# [Exercise]
Find the "brown nut: 1 -> 0" line in the records below and repeat it and every later line exactly, up to the last; do not include pictures.

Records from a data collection
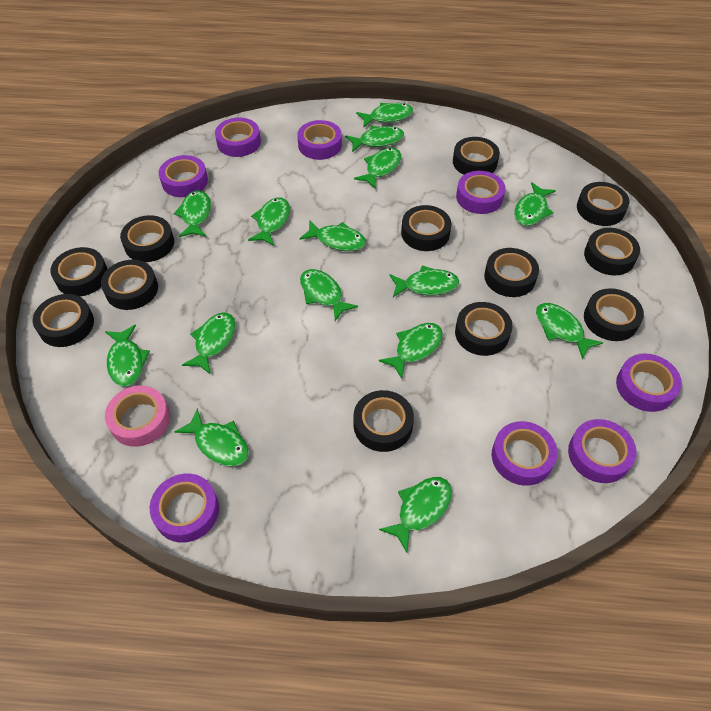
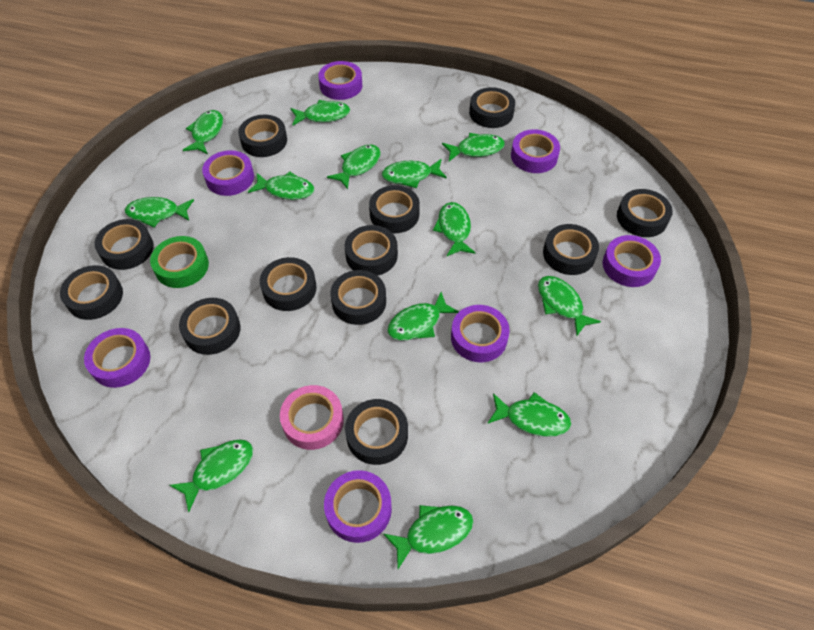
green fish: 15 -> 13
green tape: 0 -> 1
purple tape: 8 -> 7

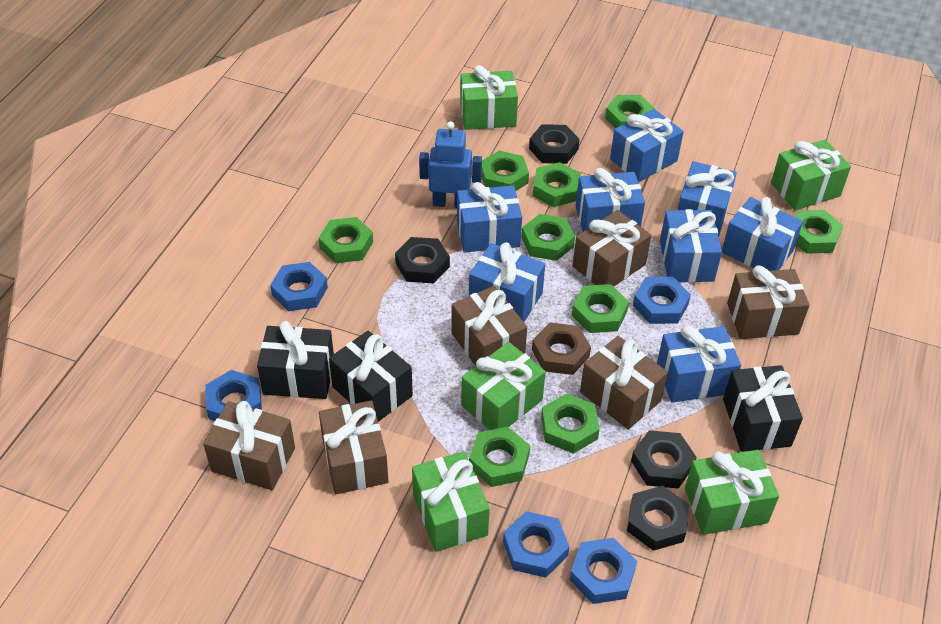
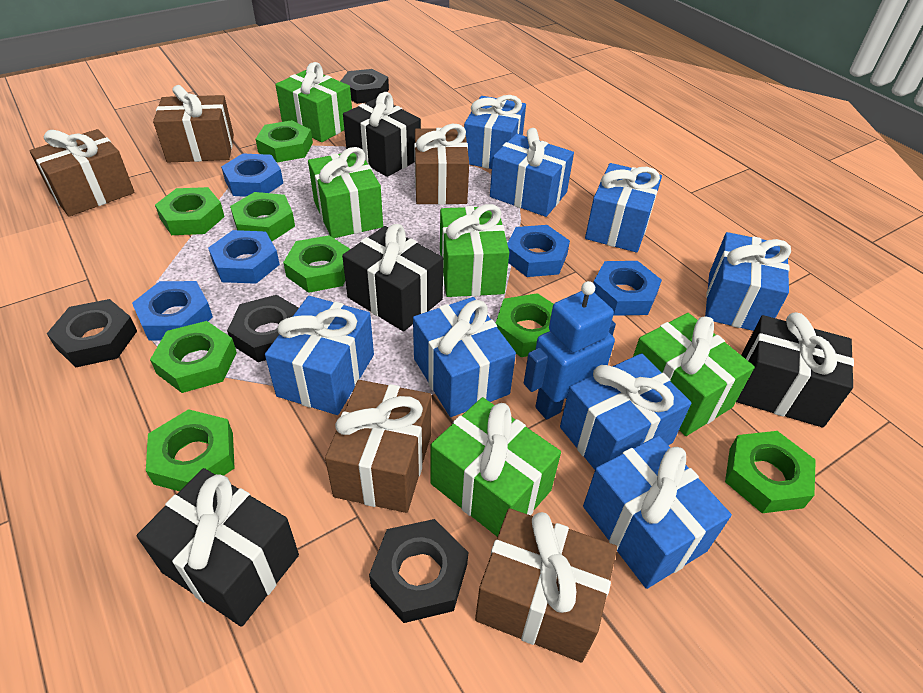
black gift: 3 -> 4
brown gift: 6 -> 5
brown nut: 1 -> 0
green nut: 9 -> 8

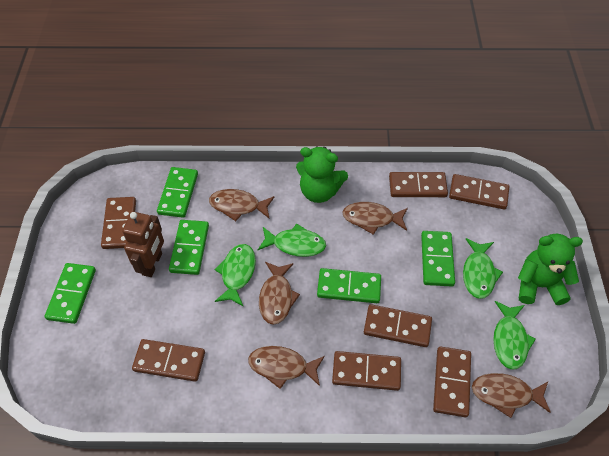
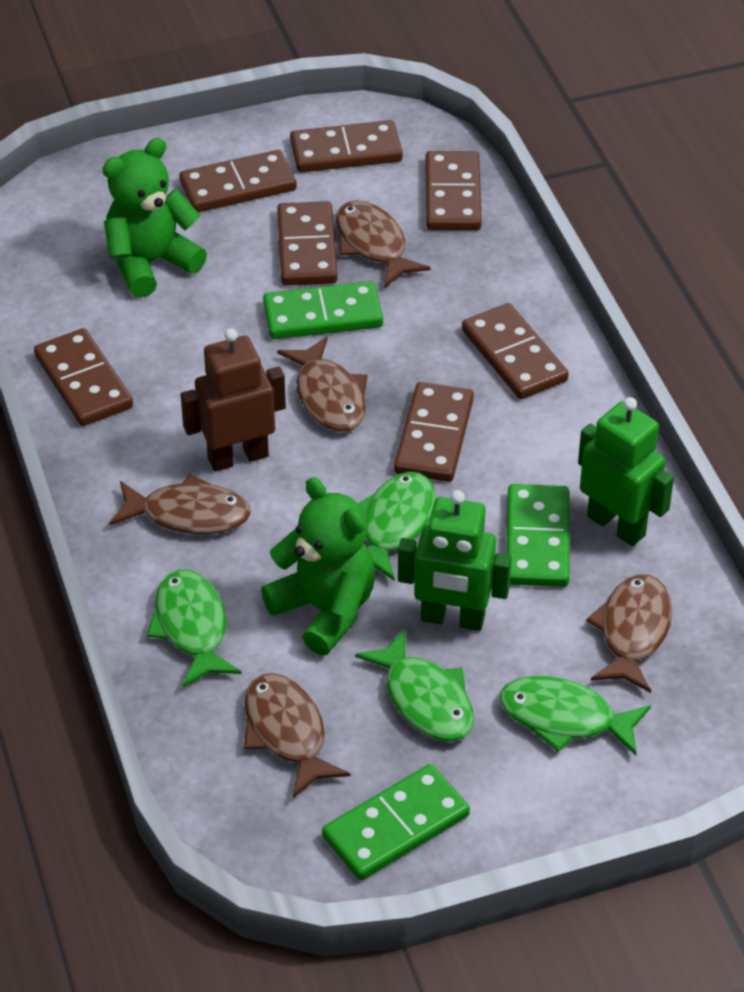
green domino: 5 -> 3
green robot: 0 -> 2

# [Exercise result]
brown nut: 1 -> 0
green nut: 9 -> 8

green domino: 5 -> 3
green robot: 0 -> 2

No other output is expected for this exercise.